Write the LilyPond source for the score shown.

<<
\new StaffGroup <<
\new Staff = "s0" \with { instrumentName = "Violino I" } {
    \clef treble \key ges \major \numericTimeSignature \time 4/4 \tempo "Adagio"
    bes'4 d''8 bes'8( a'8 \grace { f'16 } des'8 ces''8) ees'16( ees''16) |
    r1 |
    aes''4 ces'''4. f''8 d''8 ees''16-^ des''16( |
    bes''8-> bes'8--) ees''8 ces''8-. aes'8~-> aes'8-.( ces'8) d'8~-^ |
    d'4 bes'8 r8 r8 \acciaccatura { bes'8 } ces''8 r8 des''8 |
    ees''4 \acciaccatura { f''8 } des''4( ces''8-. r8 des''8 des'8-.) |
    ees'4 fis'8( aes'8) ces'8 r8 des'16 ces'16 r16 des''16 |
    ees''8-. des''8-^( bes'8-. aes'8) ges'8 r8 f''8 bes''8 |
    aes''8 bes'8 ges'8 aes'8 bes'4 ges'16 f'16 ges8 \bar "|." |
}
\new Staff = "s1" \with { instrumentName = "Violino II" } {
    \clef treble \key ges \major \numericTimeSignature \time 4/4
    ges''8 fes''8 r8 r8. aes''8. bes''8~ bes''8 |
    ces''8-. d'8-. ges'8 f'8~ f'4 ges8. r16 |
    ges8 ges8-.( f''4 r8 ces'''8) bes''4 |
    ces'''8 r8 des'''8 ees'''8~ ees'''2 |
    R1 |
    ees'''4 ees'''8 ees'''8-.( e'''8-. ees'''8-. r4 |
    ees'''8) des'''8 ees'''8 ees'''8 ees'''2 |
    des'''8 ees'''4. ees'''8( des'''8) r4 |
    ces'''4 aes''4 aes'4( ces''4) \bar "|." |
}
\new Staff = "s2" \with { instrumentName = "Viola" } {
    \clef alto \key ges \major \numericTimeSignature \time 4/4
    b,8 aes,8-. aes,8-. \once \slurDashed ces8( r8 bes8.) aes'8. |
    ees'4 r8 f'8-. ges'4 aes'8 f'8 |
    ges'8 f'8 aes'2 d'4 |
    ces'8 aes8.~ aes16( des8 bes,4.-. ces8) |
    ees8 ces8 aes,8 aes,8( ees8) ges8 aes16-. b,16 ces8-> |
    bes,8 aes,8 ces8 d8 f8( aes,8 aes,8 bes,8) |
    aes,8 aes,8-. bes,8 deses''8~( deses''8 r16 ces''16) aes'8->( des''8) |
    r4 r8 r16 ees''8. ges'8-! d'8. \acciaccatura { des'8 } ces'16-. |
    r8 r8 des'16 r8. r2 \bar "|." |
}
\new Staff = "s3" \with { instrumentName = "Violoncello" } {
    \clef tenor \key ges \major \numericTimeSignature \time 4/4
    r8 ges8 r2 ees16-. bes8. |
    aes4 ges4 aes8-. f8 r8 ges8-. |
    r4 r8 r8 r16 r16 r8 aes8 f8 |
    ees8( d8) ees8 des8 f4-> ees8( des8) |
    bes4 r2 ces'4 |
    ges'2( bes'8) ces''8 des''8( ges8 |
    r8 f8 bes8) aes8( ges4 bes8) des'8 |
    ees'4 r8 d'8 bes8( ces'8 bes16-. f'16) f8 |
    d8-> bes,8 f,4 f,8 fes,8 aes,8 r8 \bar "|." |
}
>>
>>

- [Written instruction]:
Count the lines above that contain the string "Violino", matching case exactly. Give only the number.

- [Correct response]:
2